* Start Extracted information *

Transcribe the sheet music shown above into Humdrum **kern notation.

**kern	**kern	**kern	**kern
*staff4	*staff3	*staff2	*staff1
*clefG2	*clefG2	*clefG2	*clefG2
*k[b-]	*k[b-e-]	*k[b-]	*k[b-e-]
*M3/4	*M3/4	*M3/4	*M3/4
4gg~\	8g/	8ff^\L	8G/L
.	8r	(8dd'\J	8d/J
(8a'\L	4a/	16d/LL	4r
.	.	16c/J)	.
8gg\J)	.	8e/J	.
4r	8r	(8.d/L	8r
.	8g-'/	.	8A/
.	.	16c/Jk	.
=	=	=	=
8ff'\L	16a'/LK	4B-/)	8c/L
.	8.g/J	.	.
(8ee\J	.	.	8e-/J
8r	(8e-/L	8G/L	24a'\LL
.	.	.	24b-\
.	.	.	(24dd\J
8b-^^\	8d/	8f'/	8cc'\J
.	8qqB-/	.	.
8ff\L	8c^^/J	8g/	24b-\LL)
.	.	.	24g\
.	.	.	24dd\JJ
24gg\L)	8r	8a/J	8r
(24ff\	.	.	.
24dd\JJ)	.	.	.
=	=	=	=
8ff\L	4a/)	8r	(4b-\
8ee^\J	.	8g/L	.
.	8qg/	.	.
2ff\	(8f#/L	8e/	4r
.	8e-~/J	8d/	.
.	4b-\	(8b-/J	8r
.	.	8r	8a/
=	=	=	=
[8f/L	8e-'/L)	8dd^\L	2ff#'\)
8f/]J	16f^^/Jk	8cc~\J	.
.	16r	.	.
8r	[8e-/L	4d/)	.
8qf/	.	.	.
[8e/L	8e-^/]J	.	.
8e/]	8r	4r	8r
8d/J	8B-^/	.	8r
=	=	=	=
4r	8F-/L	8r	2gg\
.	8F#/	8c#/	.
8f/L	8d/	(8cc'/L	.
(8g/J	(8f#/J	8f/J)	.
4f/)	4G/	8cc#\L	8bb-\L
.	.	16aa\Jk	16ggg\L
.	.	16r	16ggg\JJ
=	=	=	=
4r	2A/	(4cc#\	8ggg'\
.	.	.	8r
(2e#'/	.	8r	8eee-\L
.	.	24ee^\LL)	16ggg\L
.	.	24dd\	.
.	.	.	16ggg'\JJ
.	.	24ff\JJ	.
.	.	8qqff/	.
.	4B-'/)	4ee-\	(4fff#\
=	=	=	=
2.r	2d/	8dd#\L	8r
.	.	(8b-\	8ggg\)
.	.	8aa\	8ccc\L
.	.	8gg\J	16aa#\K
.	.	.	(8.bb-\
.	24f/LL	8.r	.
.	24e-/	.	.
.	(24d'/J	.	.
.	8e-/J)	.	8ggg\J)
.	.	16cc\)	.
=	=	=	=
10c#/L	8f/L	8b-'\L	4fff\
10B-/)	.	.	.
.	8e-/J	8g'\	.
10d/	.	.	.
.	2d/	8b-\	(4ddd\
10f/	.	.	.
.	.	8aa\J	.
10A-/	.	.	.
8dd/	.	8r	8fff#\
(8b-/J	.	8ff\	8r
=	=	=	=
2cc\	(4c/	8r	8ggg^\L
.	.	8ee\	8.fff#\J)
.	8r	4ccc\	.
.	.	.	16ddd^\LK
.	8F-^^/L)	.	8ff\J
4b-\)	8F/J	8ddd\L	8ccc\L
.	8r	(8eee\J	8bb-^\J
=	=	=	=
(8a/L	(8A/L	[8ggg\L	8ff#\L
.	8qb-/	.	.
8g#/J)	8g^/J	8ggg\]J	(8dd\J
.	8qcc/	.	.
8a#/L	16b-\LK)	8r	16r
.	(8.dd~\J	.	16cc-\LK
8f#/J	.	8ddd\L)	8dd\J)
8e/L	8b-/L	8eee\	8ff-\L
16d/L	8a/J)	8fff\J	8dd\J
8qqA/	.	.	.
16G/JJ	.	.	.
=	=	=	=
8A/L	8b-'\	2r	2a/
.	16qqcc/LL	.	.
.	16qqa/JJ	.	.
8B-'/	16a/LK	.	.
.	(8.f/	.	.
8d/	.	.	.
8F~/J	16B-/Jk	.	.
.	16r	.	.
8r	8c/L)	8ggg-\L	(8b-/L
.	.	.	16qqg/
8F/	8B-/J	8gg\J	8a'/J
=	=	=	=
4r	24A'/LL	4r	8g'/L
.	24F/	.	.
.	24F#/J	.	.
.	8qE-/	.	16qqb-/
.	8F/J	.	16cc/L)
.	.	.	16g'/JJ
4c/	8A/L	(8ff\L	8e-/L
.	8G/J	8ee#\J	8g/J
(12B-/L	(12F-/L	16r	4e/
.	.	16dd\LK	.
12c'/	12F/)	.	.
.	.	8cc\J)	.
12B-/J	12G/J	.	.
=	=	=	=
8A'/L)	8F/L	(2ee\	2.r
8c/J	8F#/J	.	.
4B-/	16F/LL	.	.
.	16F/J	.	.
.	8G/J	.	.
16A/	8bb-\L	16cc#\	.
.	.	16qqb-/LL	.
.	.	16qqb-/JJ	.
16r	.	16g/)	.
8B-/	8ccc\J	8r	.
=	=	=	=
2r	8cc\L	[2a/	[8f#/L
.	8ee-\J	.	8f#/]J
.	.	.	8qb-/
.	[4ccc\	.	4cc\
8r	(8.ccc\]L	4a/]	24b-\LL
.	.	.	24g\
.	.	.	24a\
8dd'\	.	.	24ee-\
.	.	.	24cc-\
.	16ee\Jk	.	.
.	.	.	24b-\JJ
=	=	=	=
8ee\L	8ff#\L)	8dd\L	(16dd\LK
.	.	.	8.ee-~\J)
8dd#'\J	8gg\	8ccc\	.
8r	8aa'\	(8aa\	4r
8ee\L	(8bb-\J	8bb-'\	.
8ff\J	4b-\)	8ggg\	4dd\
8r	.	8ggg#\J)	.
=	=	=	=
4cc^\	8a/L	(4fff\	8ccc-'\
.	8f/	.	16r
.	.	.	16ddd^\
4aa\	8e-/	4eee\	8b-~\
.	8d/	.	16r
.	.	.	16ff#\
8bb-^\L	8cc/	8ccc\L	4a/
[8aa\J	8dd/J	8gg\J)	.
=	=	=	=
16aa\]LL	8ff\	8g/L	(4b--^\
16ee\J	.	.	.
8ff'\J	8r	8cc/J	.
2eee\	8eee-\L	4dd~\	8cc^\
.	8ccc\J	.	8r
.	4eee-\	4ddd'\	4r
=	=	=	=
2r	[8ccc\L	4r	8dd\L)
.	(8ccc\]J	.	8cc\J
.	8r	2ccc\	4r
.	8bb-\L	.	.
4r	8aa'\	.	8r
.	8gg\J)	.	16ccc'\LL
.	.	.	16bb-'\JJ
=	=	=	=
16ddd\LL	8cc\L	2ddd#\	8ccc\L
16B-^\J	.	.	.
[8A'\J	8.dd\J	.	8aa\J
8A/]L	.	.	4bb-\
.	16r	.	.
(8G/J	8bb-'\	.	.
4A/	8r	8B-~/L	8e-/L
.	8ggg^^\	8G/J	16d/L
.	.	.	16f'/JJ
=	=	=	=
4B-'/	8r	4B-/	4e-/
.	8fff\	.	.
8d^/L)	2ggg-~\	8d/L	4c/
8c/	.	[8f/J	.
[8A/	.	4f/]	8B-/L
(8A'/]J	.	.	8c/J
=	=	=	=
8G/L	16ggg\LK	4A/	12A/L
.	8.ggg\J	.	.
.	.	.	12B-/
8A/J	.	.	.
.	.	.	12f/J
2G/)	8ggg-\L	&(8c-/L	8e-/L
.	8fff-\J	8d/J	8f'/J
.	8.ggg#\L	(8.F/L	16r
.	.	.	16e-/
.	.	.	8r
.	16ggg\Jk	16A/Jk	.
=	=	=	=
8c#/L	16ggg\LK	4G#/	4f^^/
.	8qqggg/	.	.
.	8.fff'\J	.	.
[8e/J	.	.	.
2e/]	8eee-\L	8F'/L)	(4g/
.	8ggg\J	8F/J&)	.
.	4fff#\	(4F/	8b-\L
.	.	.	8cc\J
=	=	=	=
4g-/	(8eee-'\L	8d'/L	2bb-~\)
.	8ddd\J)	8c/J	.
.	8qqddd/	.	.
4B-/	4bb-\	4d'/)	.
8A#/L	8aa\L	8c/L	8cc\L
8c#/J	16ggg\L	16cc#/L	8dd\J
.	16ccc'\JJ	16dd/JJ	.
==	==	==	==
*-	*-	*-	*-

* End Extracted information *

→ **Task instructions**
Pull out every line of the material above that contains the string "kern".

→ **Solution for this exercise**
Transcribe the sheet music shown above into Humdrum **kern notation.
**kern	**kern	**kern	**kern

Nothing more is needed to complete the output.